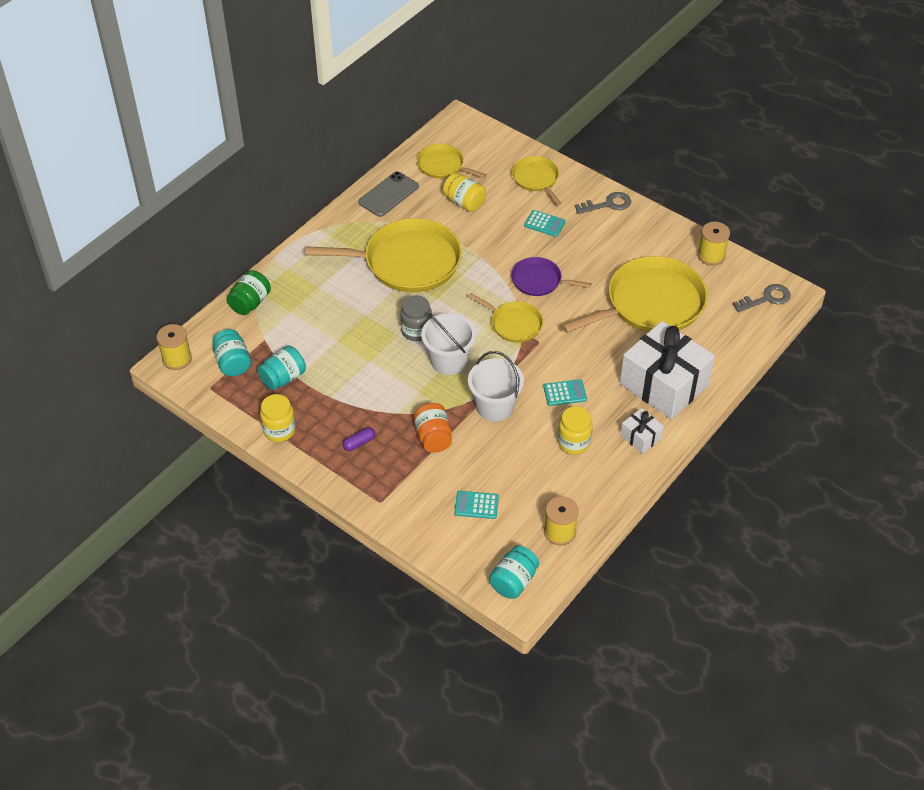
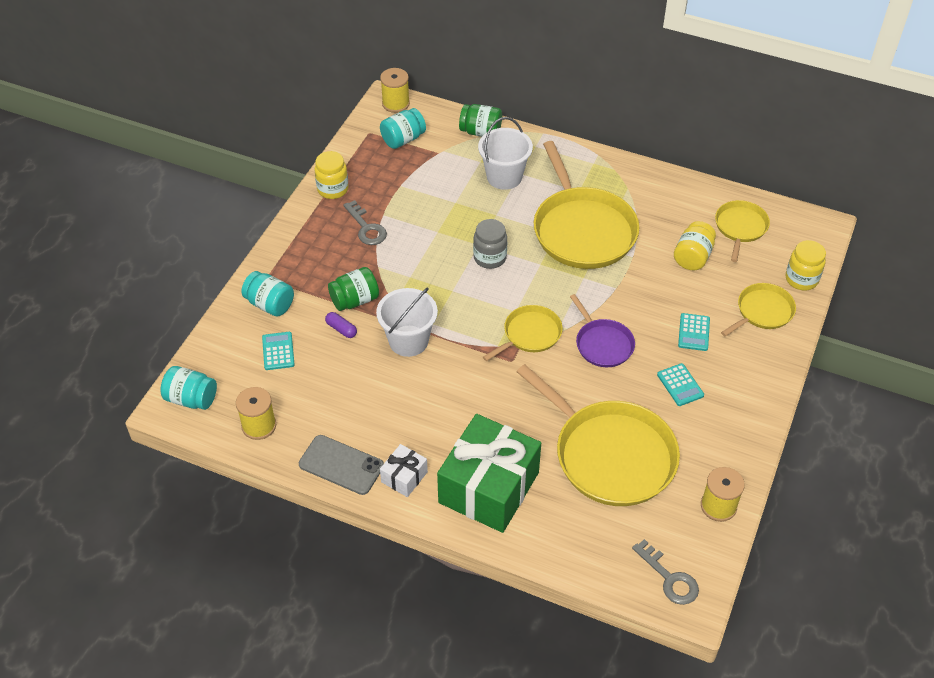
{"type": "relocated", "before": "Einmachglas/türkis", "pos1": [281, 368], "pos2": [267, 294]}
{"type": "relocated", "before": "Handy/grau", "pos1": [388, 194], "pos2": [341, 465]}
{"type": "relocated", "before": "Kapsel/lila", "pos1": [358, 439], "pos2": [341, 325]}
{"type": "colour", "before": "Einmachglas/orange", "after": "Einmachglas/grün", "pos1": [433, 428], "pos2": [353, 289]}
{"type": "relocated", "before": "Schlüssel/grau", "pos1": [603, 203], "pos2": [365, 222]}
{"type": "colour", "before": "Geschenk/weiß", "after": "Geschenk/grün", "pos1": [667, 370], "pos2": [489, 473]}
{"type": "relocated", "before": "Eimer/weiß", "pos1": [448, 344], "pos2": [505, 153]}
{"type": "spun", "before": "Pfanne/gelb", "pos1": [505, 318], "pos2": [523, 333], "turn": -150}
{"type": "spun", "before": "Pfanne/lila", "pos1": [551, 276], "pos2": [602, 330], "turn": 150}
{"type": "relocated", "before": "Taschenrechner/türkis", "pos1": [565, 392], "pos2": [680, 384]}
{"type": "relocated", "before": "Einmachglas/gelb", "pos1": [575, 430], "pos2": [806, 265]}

-*-*-

→ What you are asked to do
Your answer must be a copy of every line in the data above that holds the string "grau".

→ Answer to this task
{"type": "relocated", "before": "Handy/grau", "pos1": [388, 194], "pos2": [341, 465]}
{"type": "relocated", "before": "Schlüssel/grau", "pos1": [603, 203], "pos2": [365, 222]}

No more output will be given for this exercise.